* **Data**

■ ■ ■

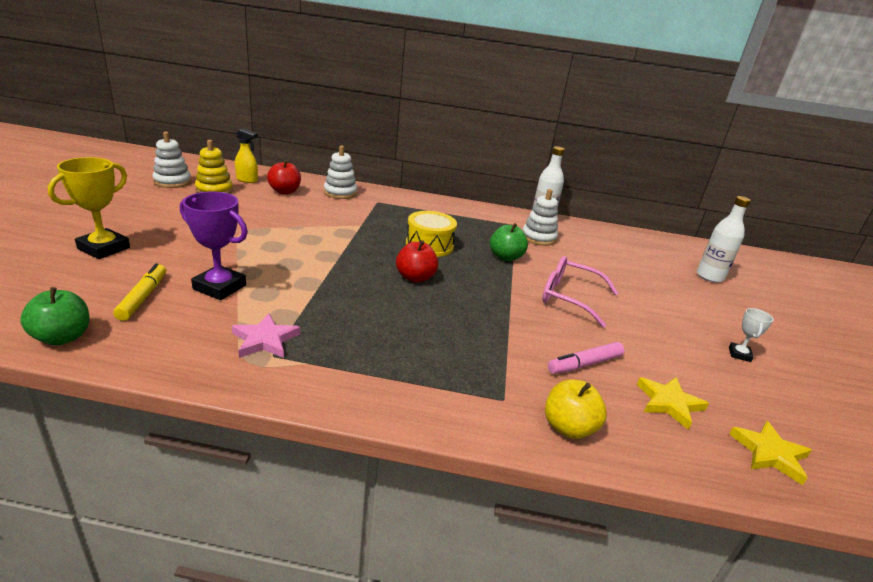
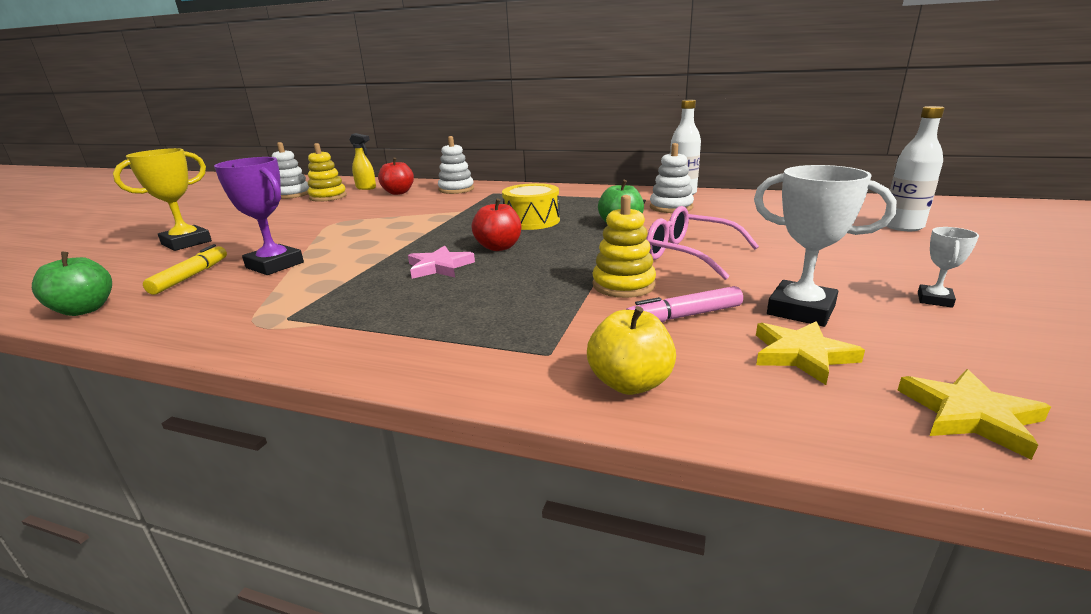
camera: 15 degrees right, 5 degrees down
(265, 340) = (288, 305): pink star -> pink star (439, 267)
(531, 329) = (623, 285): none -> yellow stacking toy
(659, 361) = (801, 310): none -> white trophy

■ ■ ■

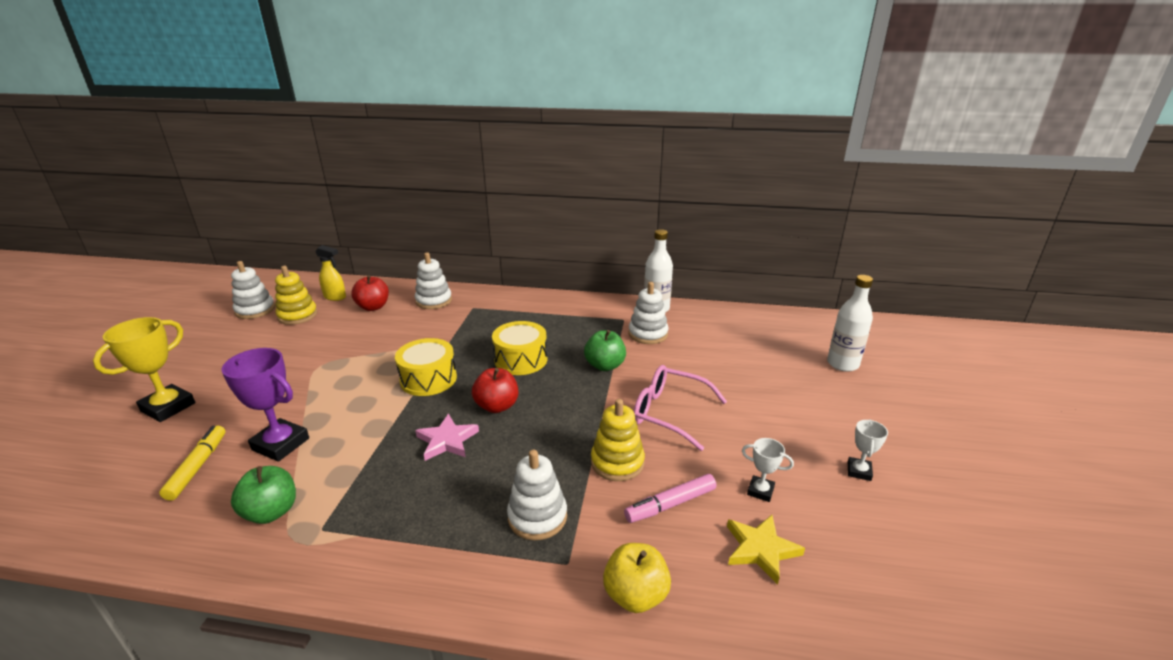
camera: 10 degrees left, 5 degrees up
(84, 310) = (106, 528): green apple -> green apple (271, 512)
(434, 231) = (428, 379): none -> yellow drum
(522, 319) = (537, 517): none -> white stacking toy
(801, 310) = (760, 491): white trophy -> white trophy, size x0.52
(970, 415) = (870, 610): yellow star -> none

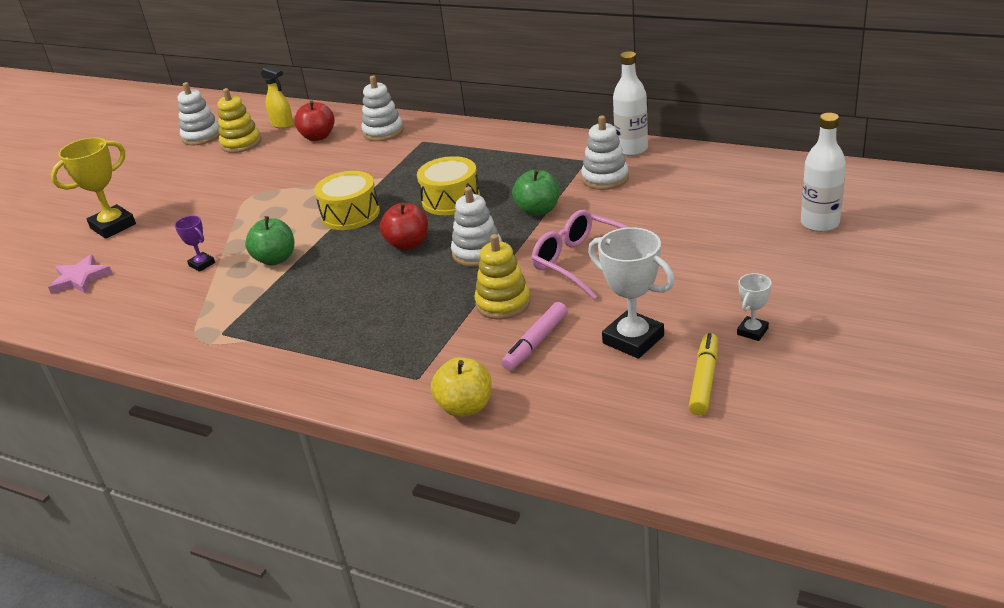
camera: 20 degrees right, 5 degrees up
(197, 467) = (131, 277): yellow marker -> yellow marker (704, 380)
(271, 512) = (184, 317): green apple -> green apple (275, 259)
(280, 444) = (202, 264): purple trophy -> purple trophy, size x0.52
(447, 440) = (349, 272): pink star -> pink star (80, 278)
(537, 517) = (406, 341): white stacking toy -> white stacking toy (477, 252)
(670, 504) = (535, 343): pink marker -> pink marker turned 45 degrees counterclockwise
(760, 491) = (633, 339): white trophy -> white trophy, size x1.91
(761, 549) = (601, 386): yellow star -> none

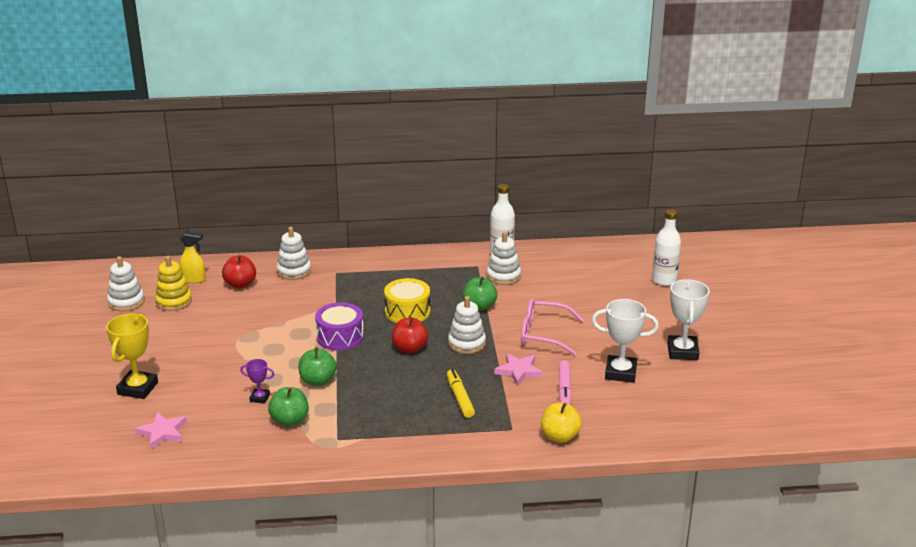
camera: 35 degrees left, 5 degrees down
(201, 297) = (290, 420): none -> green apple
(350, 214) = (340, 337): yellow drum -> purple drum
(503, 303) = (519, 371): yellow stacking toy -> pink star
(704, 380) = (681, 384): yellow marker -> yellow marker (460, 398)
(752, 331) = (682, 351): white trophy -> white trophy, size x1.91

■ ■ ■

* **Your instructions**
List the lines of the material in which the word "trophy" occurs.

* **Exercise result**
(659, 361) = (801, 310): none -> white trophy
(801, 310) = (760, 491): white trophy -> white trophy, size x0.52
(280, 444) = (202, 264): purple trophy -> purple trophy, size x0.52
(760, 491) = (633, 339): white trophy -> white trophy, size x1.91
(752, 331) = (682, 351): white trophy -> white trophy, size x1.91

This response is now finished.